Only an exact copy of the entries, stripped of pictures, will serve as the answer.

-- Object state change records --
....................

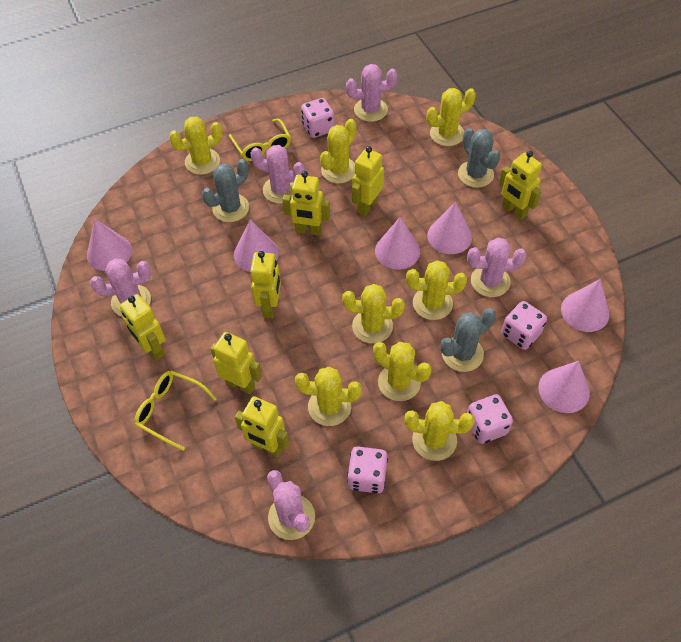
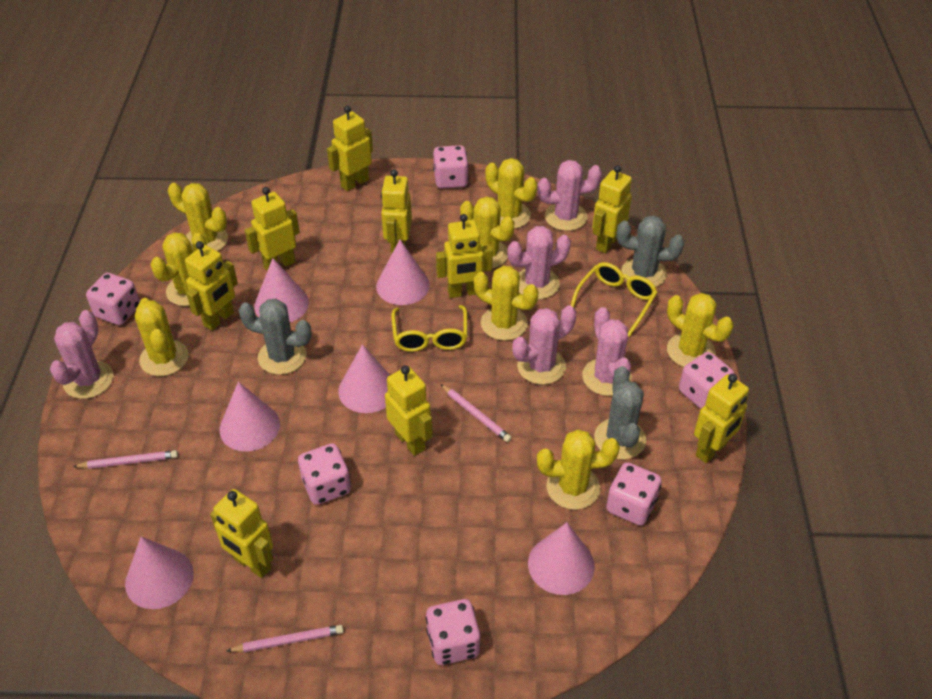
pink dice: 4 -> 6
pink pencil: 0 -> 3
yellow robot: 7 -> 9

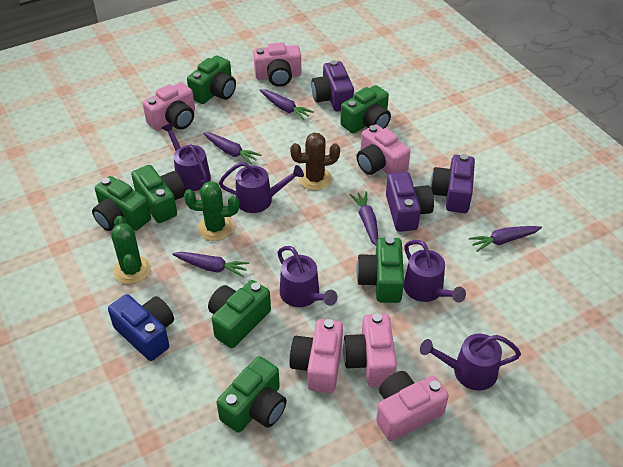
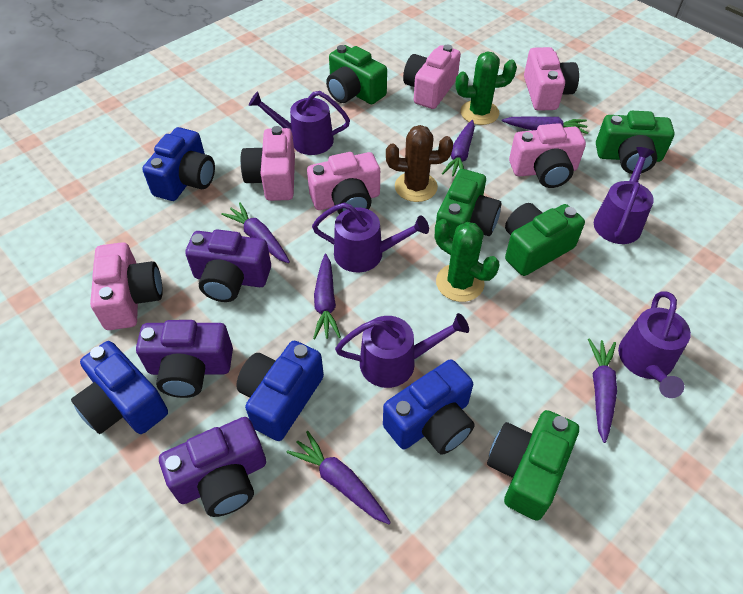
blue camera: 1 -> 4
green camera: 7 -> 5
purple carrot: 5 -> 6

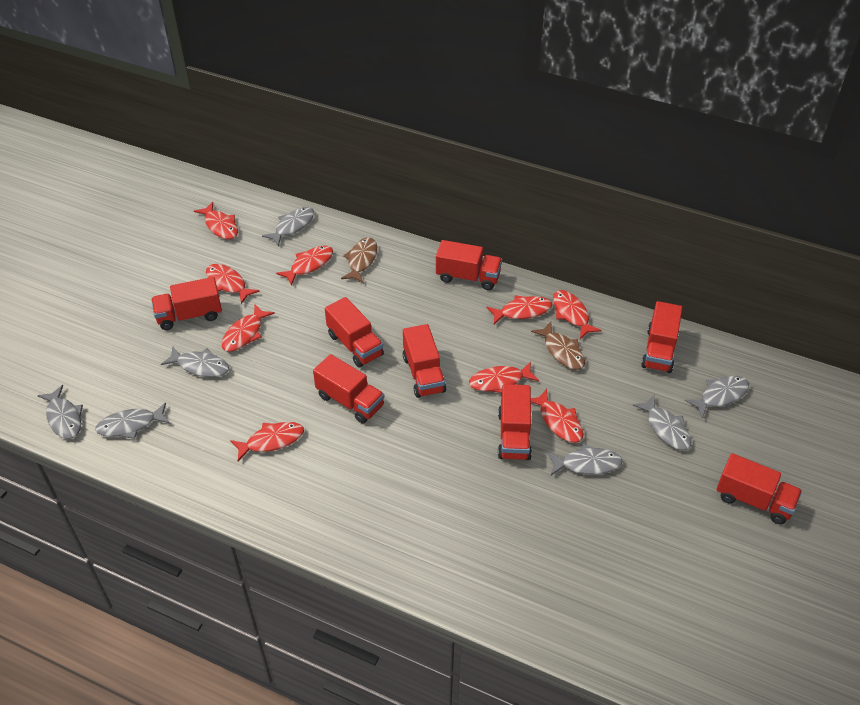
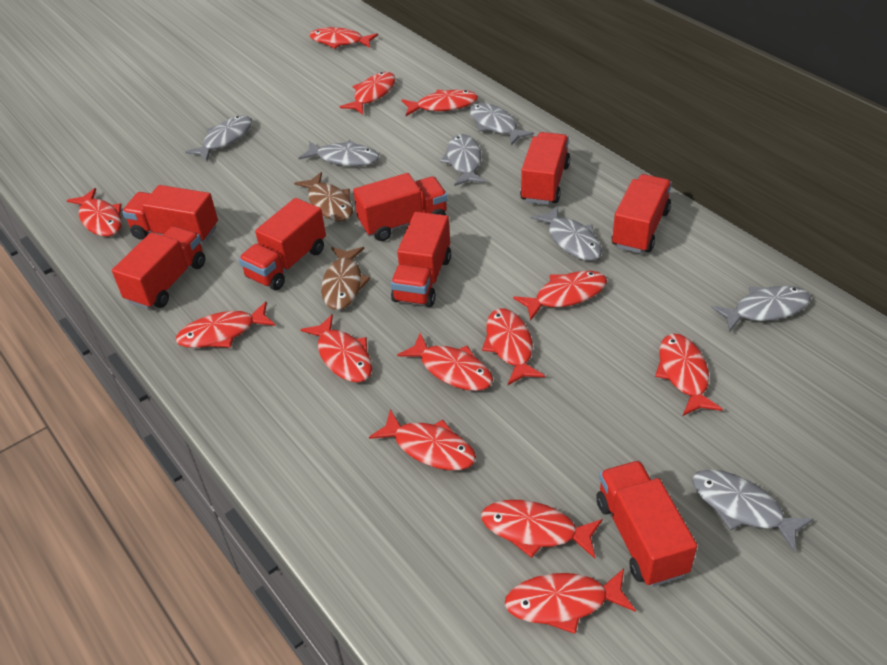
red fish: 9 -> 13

....................

-- Solution for this problem --
pink dice: 4 -> 6
pink pencil: 0 -> 3
yellow robot: 7 -> 9

blue camera: 1 -> 4
green camera: 7 -> 5
purple carrot: 5 -> 6

red fish: 9 -> 13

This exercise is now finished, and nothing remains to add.